--- Exercise objective ---
Only text belongs in your copy of the listing below; reproduce it exactly and leave out the pictures.
=== Section Start ===
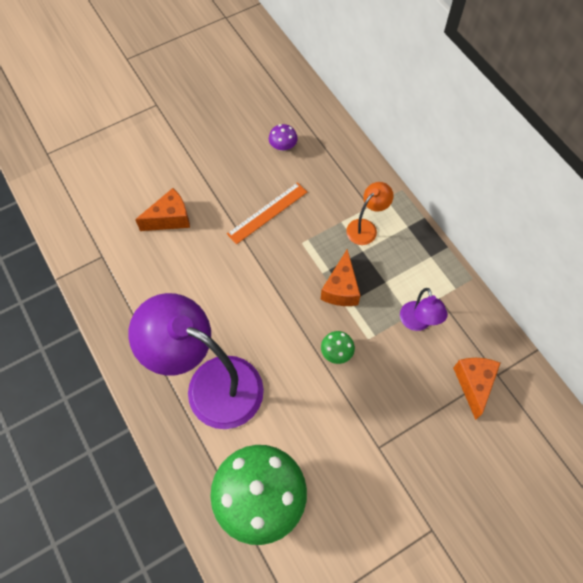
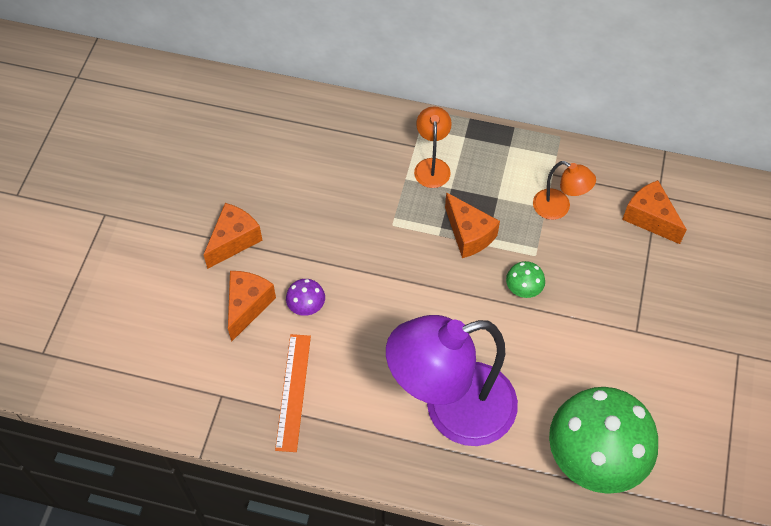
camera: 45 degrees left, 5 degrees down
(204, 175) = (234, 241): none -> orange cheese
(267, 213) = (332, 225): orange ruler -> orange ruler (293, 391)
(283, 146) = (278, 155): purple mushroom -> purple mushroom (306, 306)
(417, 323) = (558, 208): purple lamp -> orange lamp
=== Section End ===
--- Solution to this problem ---
camera: 45 degrees left, 5 degrees down
(204, 175) = (234, 241): none -> orange cheese
(267, 213) = (332, 225): orange ruler -> orange ruler (293, 391)
(283, 146) = (278, 155): purple mushroom -> purple mushroom (306, 306)
(417, 323) = (558, 208): purple lamp -> orange lamp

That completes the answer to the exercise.